- _What this task involves_
Among the entries below, find each line with "brown" and show it.

┌────────

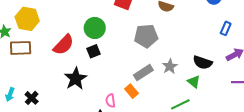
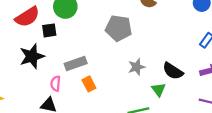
black square: (93, 51) -> (49, 30), moved
gray rectangle: (143, 73) -> (76, 63), moved
pink semicircle: (110, 101) -> (56, 84), moved

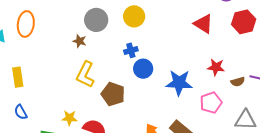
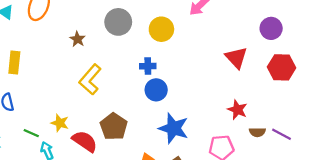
brown star: (80, 41) -> (77, 39), moved
blue star: (179, 83) -> (174, 128), moved
brown pentagon: (113, 94) -> (114, 127), moved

└────────

- _Task solution_
brown star: (80, 41) -> (77, 39), moved
brown pentagon: (113, 94) -> (114, 127), moved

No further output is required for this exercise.